*** Data for this task Section Begins ***

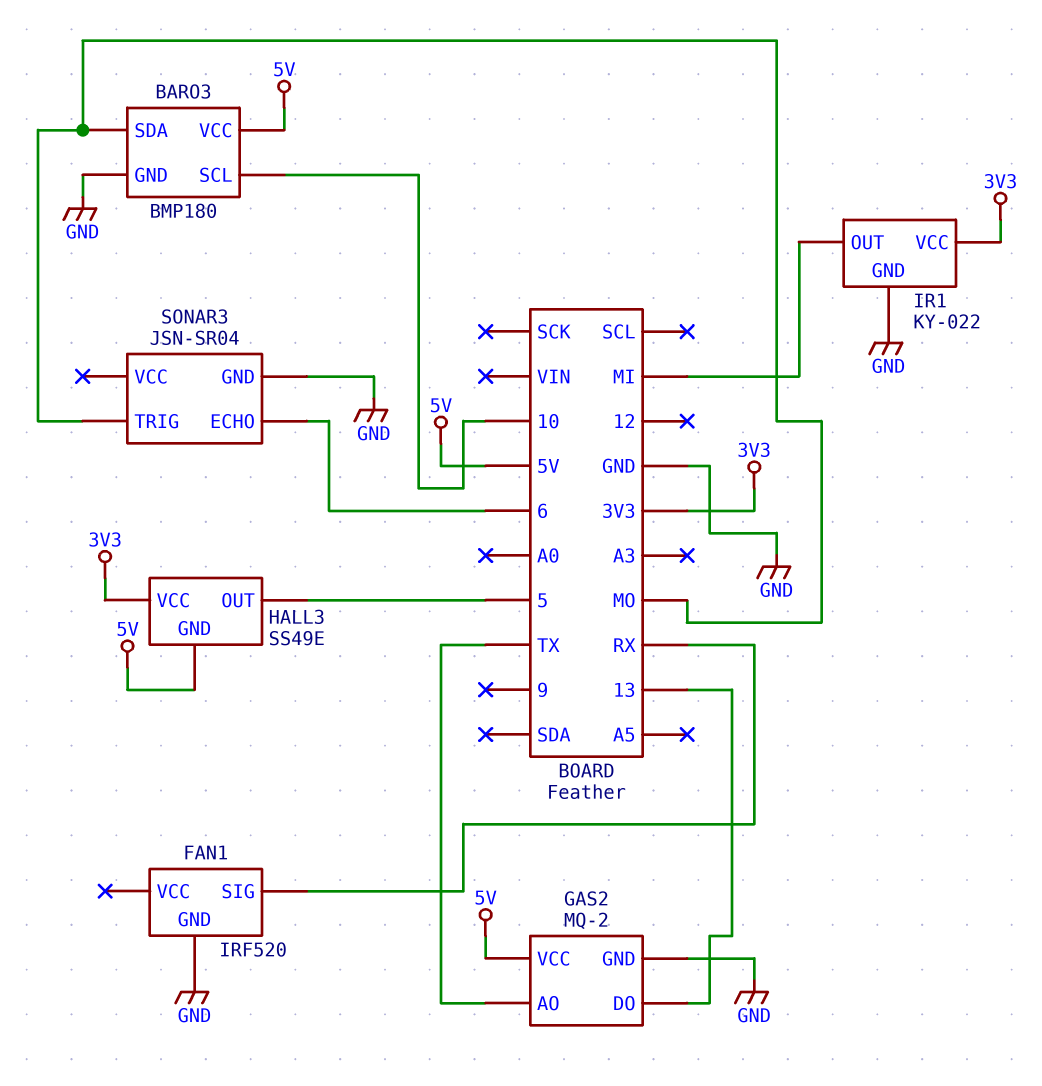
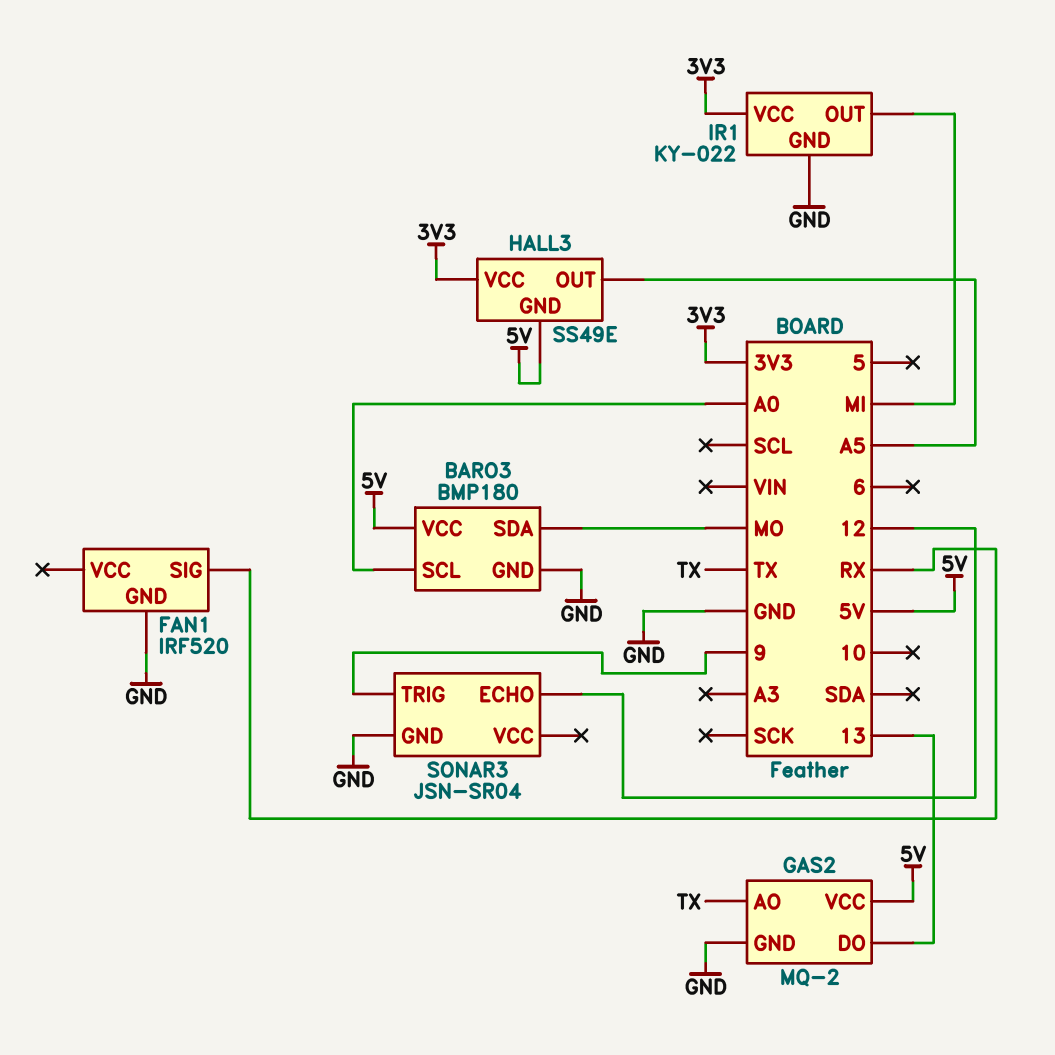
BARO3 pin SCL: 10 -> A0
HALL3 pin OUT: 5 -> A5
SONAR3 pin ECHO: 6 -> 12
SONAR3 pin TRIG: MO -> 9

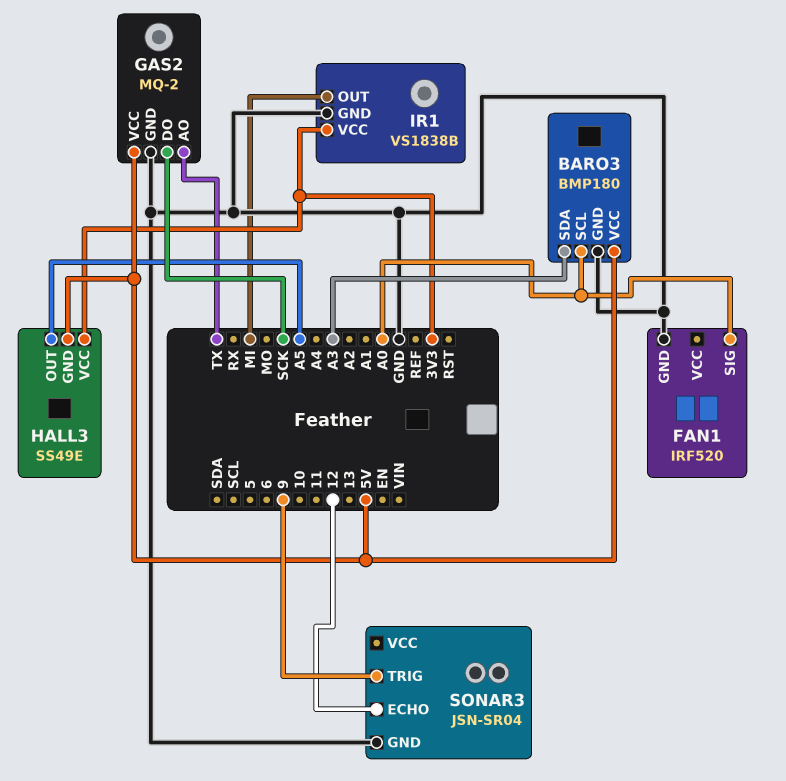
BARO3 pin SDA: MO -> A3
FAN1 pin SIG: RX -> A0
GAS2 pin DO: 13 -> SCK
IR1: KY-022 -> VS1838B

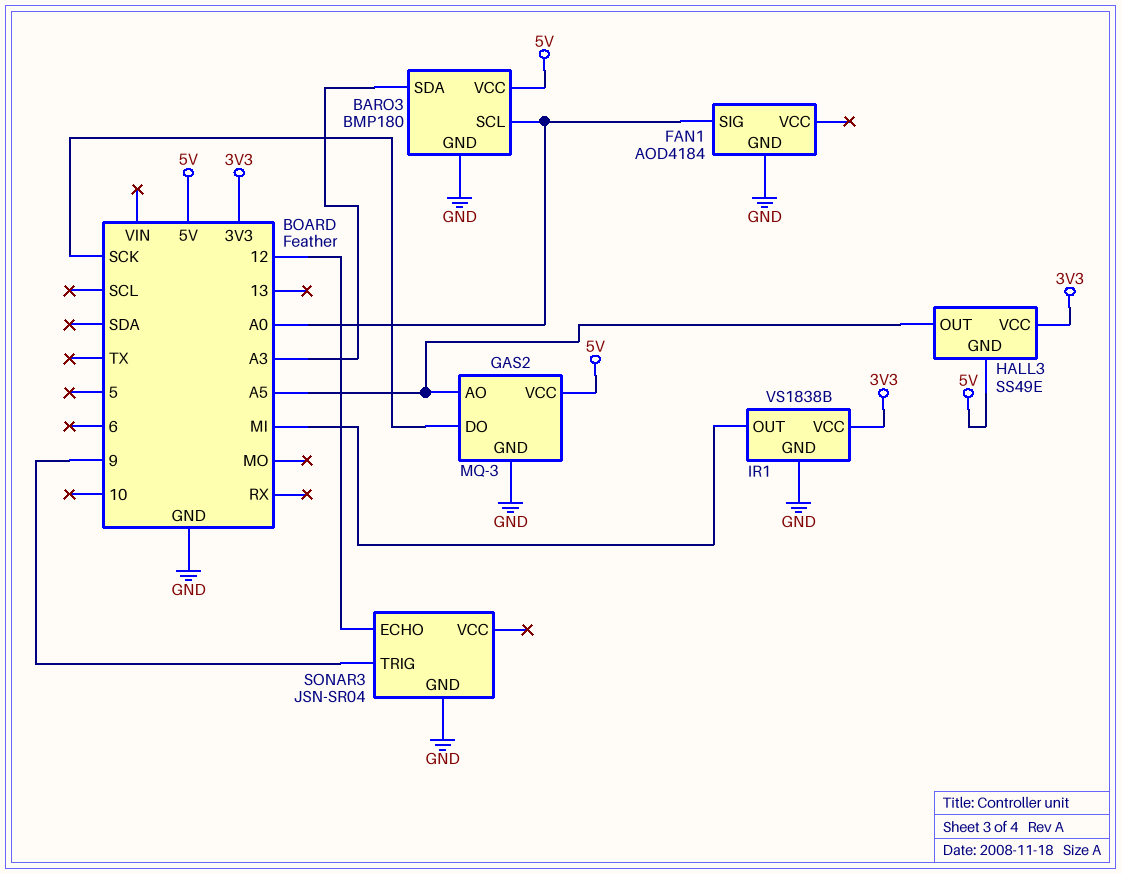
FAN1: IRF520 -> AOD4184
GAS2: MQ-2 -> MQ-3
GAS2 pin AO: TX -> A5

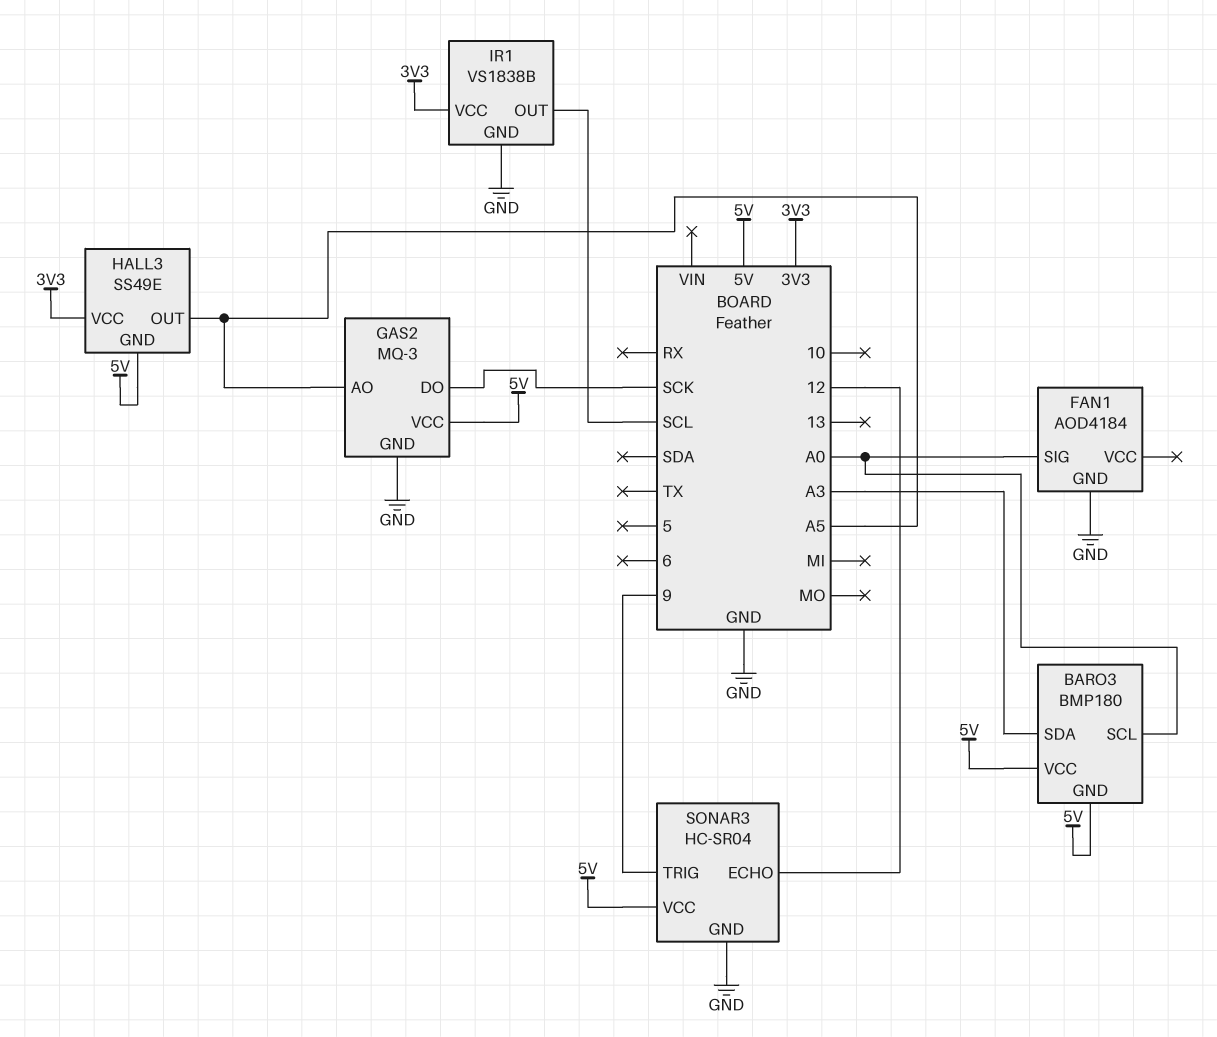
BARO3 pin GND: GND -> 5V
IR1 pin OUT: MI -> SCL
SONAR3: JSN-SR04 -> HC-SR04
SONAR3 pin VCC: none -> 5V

*** Data for this task Section Ends ***
*** Data for this task Section Begins ***

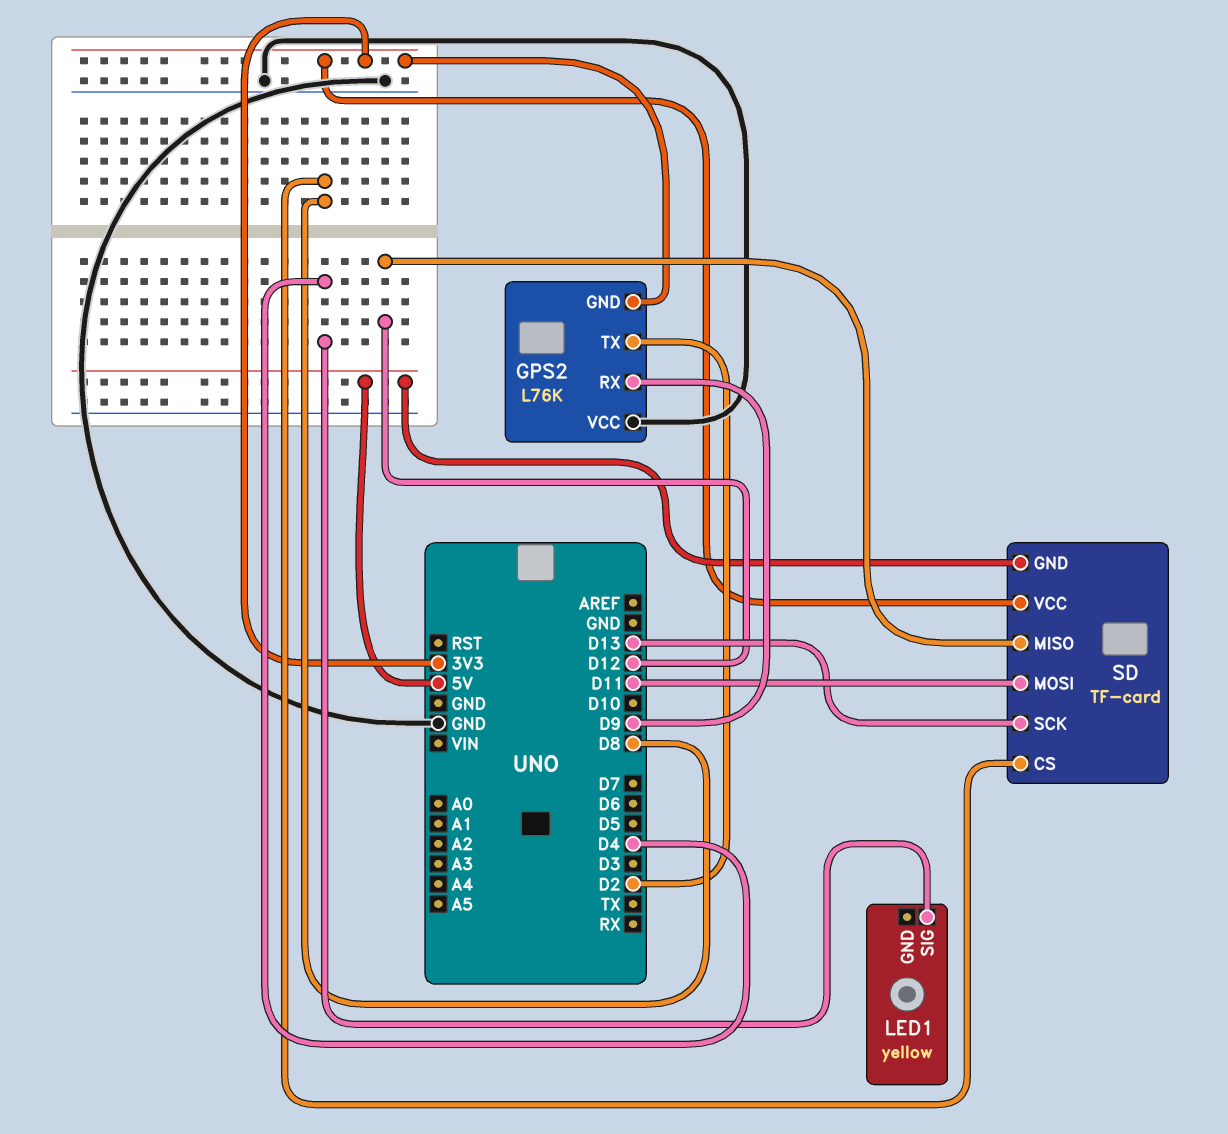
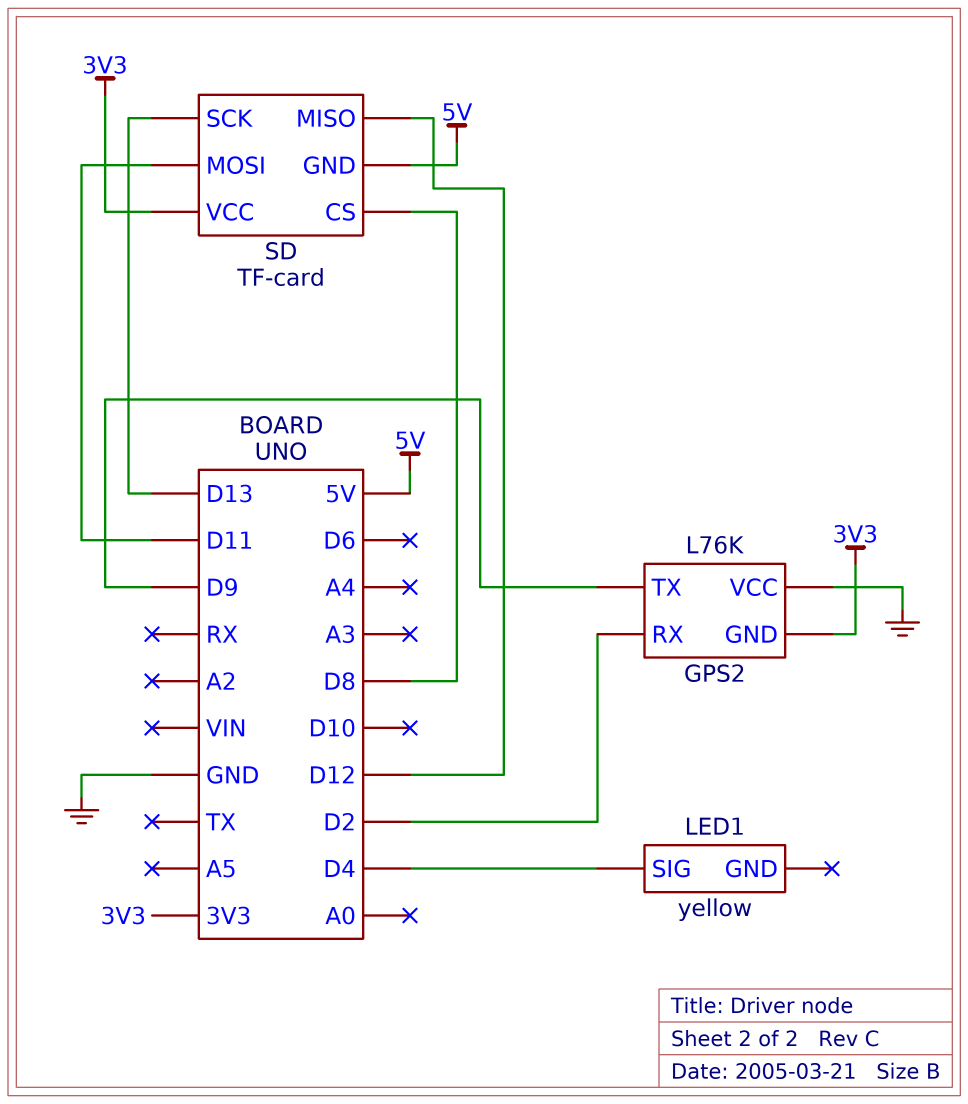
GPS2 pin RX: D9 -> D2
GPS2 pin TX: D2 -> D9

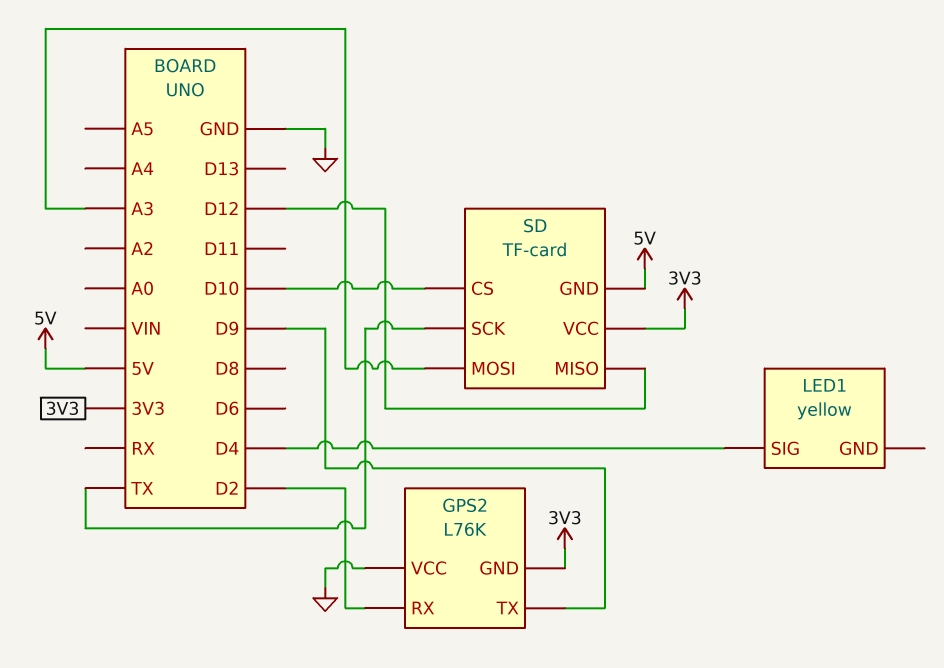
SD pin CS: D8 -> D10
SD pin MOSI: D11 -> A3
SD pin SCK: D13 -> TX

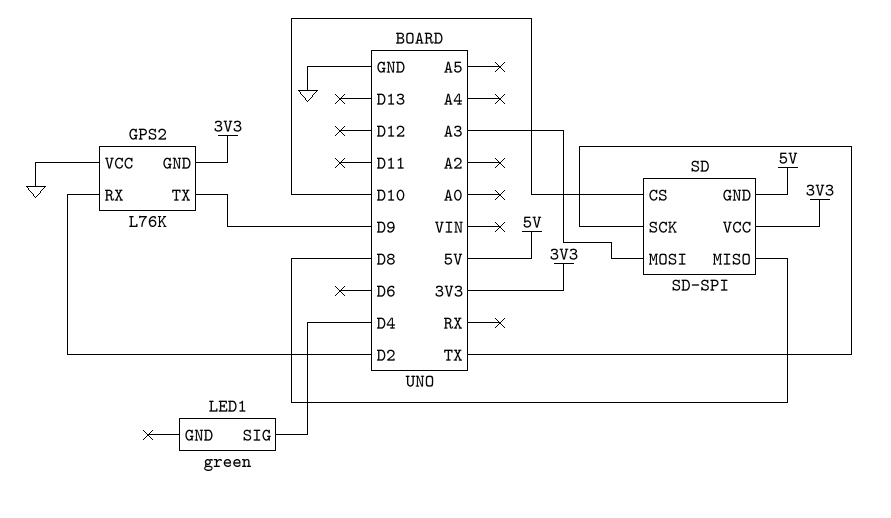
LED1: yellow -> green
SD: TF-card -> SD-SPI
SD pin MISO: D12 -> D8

*** Data for this task Section Ends ***
*** Data for this task Section Begins ***

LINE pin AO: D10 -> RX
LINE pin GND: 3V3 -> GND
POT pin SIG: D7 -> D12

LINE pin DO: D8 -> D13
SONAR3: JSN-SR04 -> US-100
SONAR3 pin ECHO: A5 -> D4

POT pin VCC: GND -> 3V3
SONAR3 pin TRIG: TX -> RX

*** Data for this task Section Ends ***

Using the entries above, give back exactly the line containing "SONAR3 pin ECHO: A5 -> D4", the line containing "SONAR3 pin TRIG: TX -> RX", and every line between them, and nothing else.

SONAR3 pin ECHO: A5 -> D4

POT pin VCC: GND -> 3V3
SONAR3 pin TRIG: TX -> RX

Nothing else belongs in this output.